### WHAT THIS TASK INVOLVES
Where the line containing "to EBONY FLASK" appears below, begin there and reproduce each line exactly through the last one, omitting pictures.

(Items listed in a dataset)
================

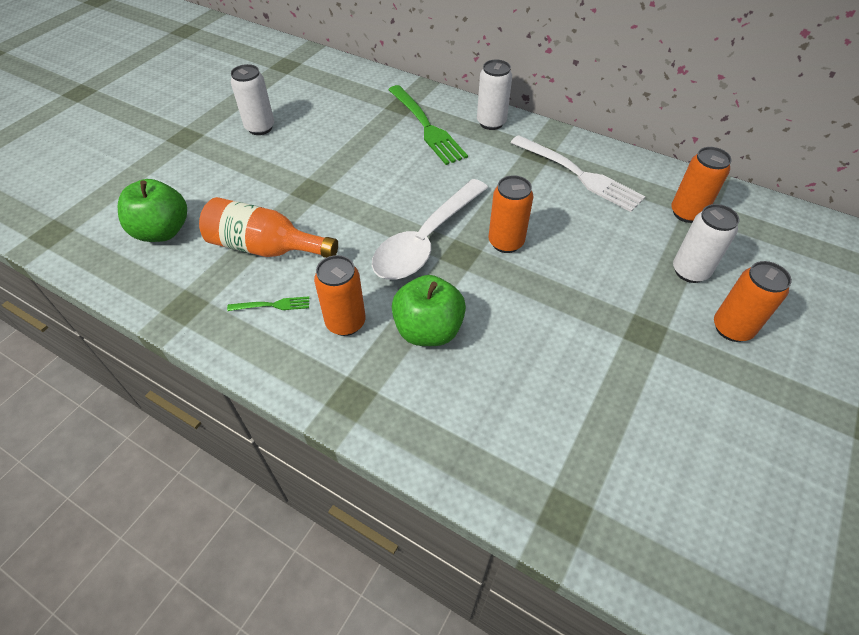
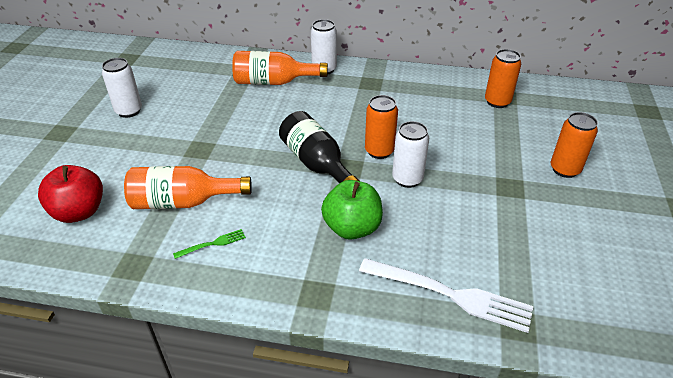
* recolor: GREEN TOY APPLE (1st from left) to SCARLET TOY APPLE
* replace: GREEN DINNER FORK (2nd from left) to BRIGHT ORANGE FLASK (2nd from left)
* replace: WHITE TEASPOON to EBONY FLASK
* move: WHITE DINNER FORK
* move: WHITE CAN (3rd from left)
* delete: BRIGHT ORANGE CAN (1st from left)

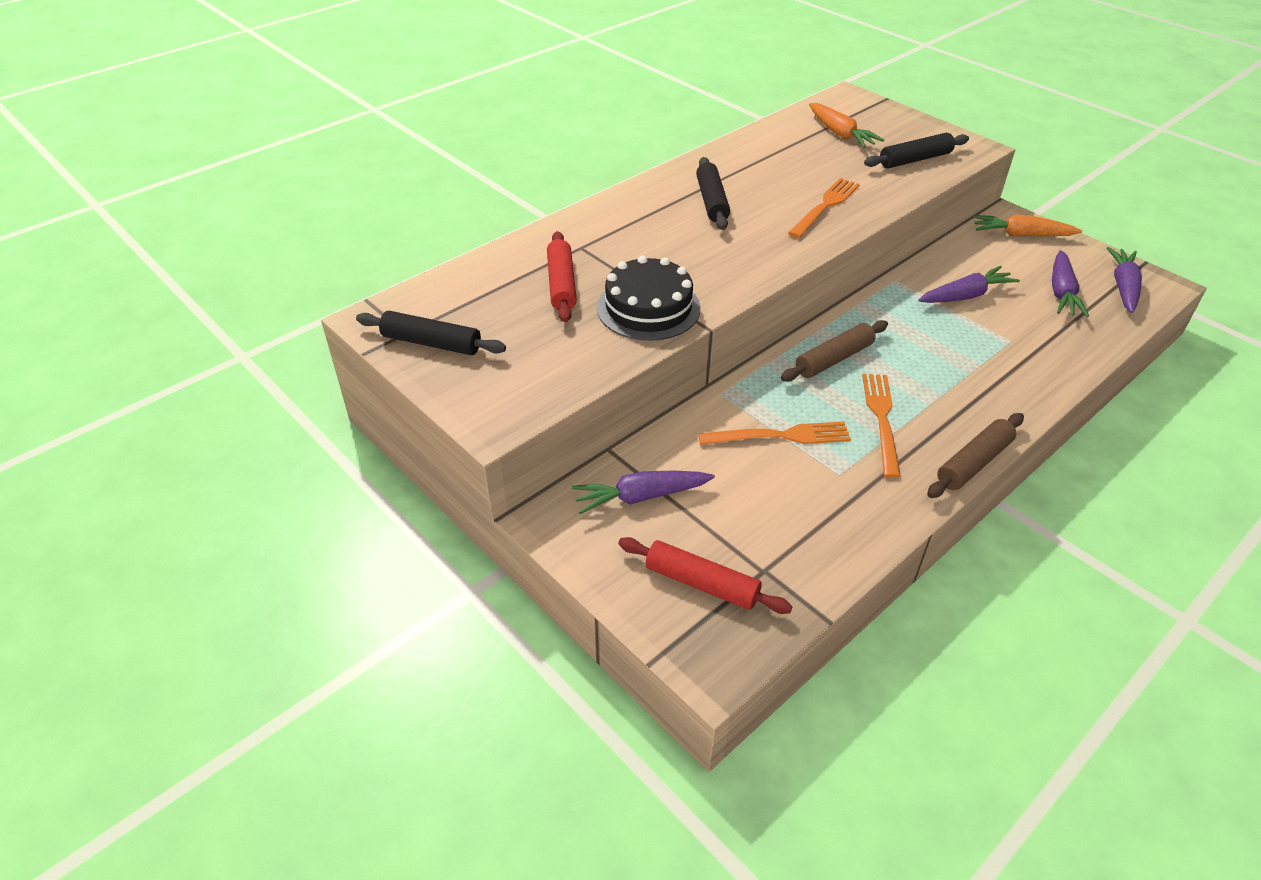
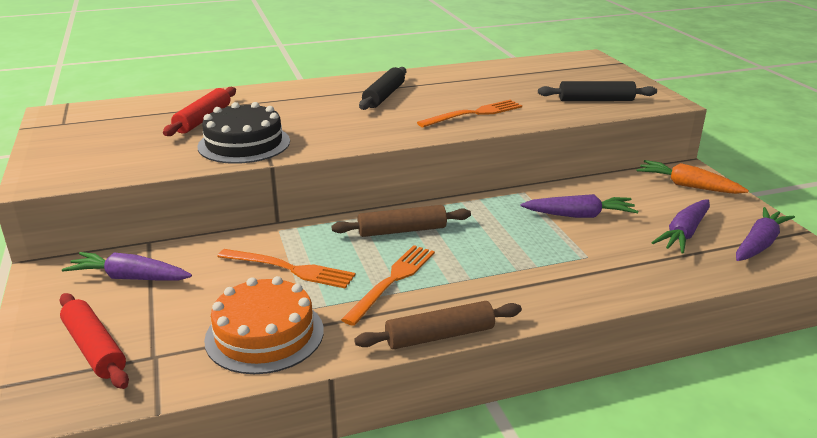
* insert: BRIGHT ORANGE LAYER CAKE
* delete: EBONY DOUGH ROLLER (1st from left)
* delete: BRIGHT ORANGE ROOT VEGETABLE (1st from left)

================

### RESPONSE FOR THIS EXERCISE
* replace: WHITE TEASPOON to EBONY FLASK
* move: WHITE DINNER FORK
* move: WHITE CAN (3rd from left)
* delete: BRIGHT ORANGE CAN (1st from left)

* insert: BRIGHT ORANGE LAYER CAKE
* delete: EBONY DOUGH ROLLER (1st from left)
* delete: BRIGHT ORANGE ROOT VEGETABLE (1st from left)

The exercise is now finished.